- [ACTION ITEM] Pick the lines holding the string "plate" out of the records and copy them.

- [RECORDS PROVIDED]

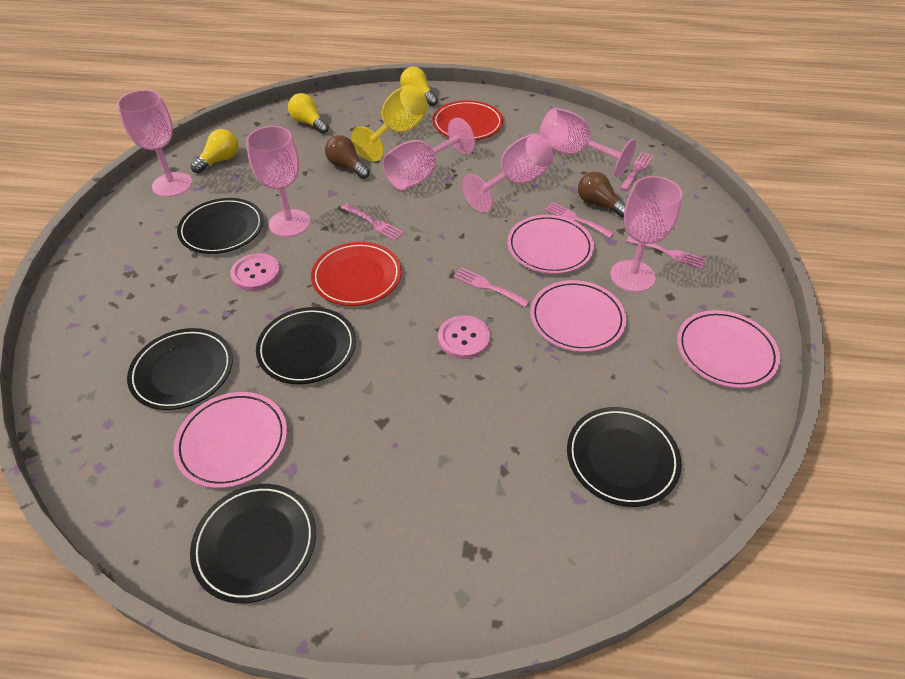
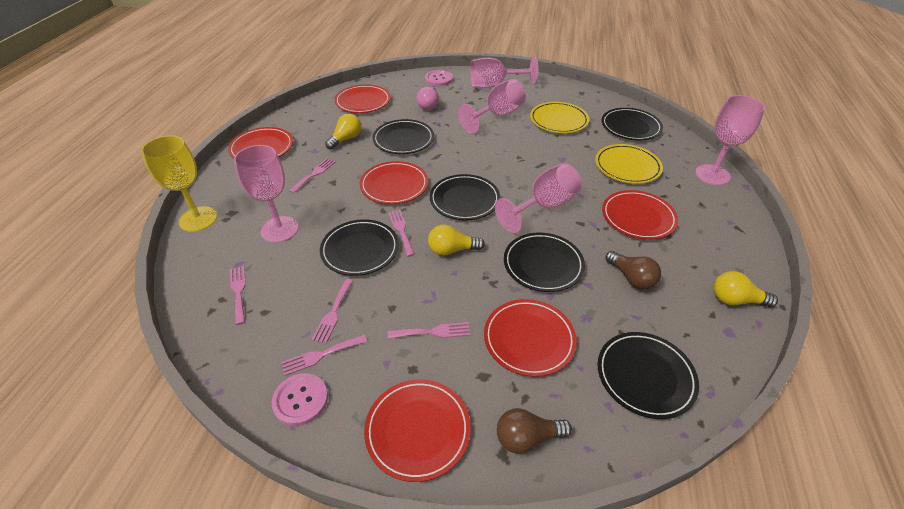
black plate: 5 -> 6
pink fork: 5 -> 6
pink goblet: 6 -> 5
pink light bulb: 0 -> 1
pink plate: 4 -> 0
red plate: 2 -> 6
yellow plate: 0 -> 2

- [SOLVED PROBLEM]
black plate: 5 -> 6
pink plate: 4 -> 0
red plate: 2 -> 6
yellow plate: 0 -> 2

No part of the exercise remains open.